-- Opening Marker --
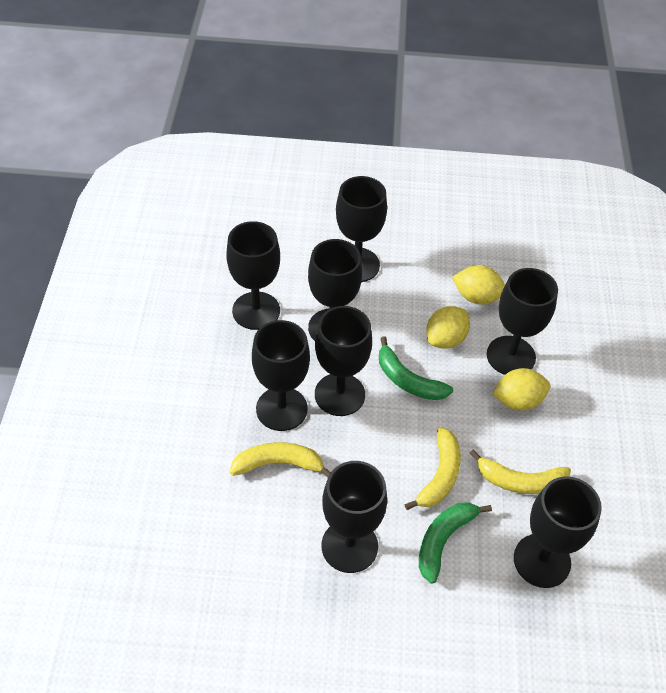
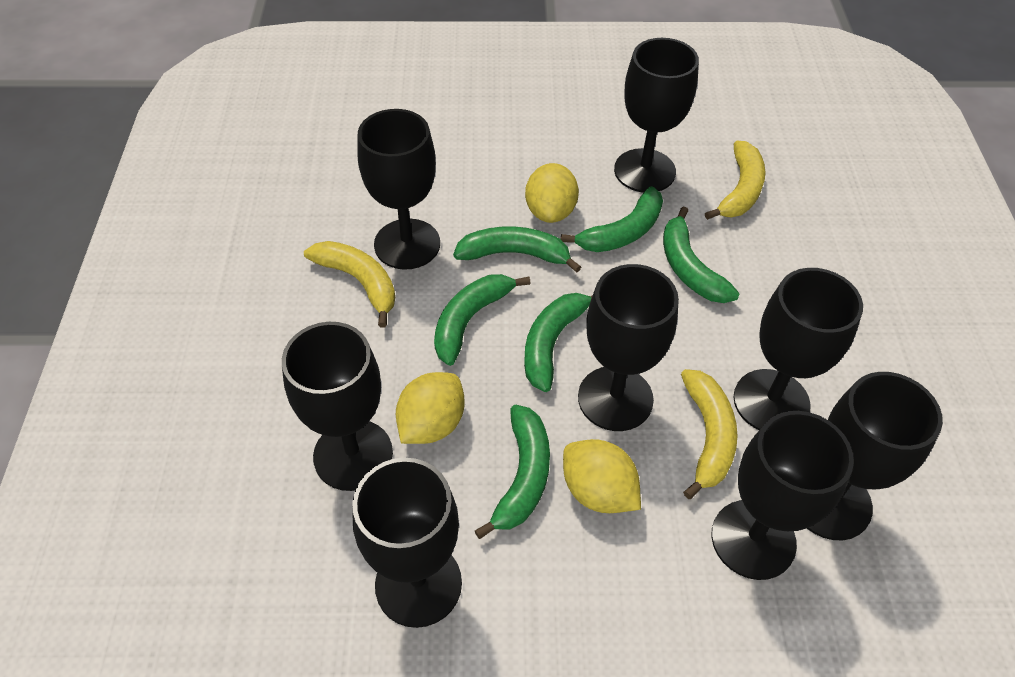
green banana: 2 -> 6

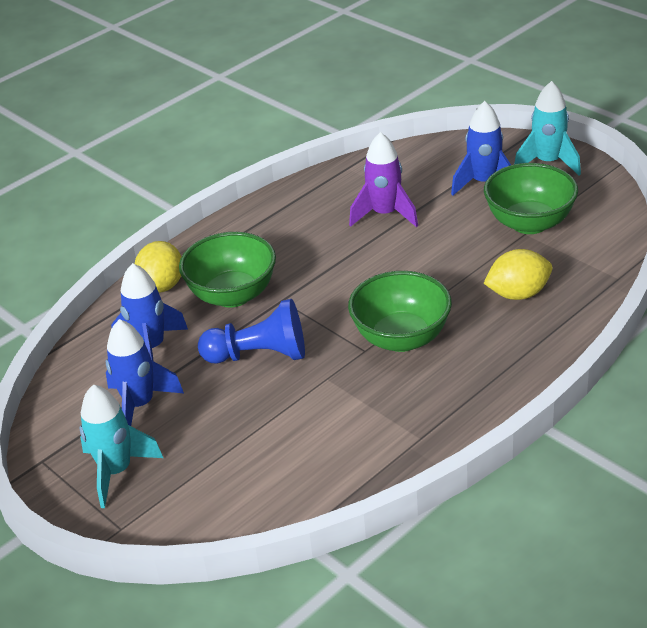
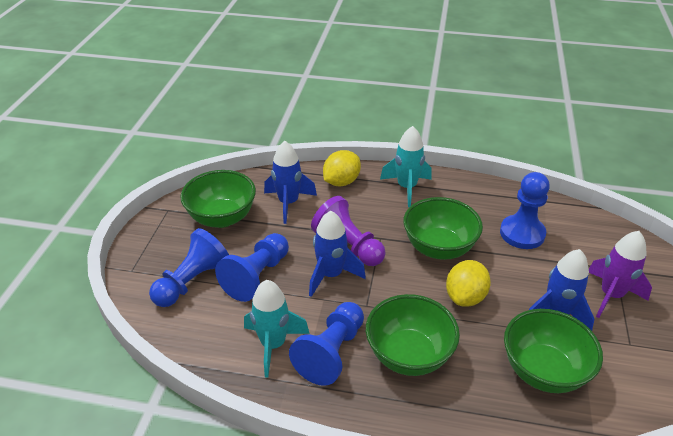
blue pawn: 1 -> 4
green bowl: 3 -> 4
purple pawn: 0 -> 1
-- Closing Marker --
-- Opening Marker --
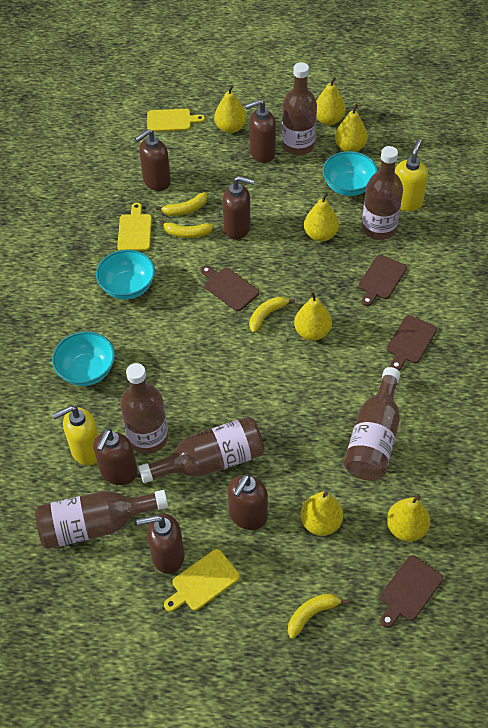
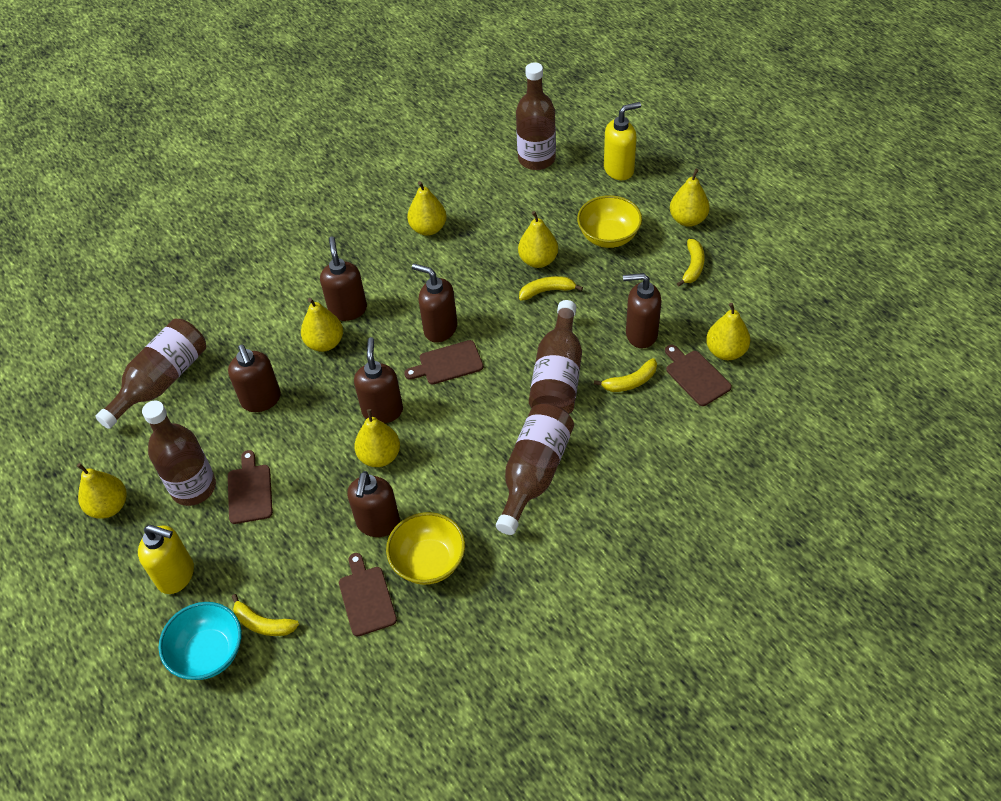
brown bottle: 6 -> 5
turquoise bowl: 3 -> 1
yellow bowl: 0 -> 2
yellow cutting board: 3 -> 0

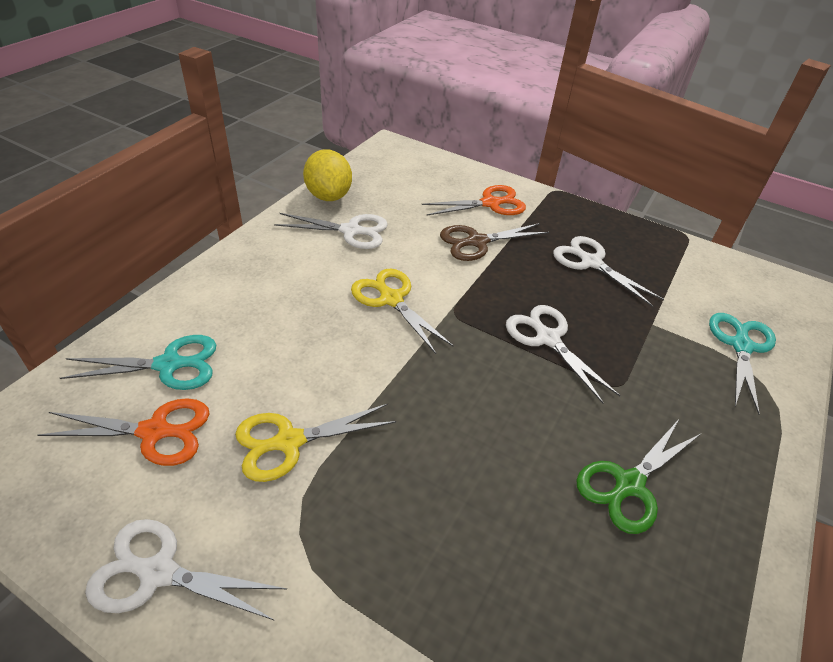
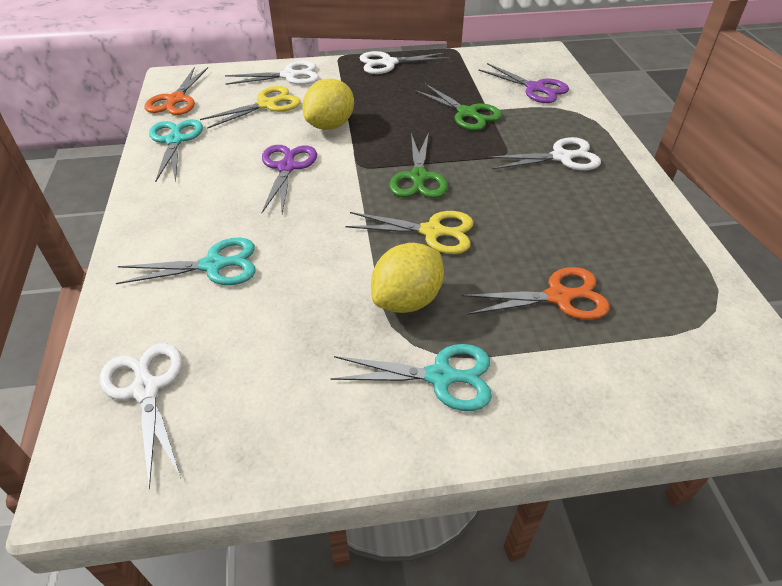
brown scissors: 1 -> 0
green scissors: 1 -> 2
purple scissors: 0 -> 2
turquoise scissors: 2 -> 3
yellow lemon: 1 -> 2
-- Closing Marker --
→ **Task brief**:
Filter the entries and copy each line with "turquoise".

→ **Result of this exercise**:
turquoise bowl: 3 -> 1
turquoise scissors: 2 -> 3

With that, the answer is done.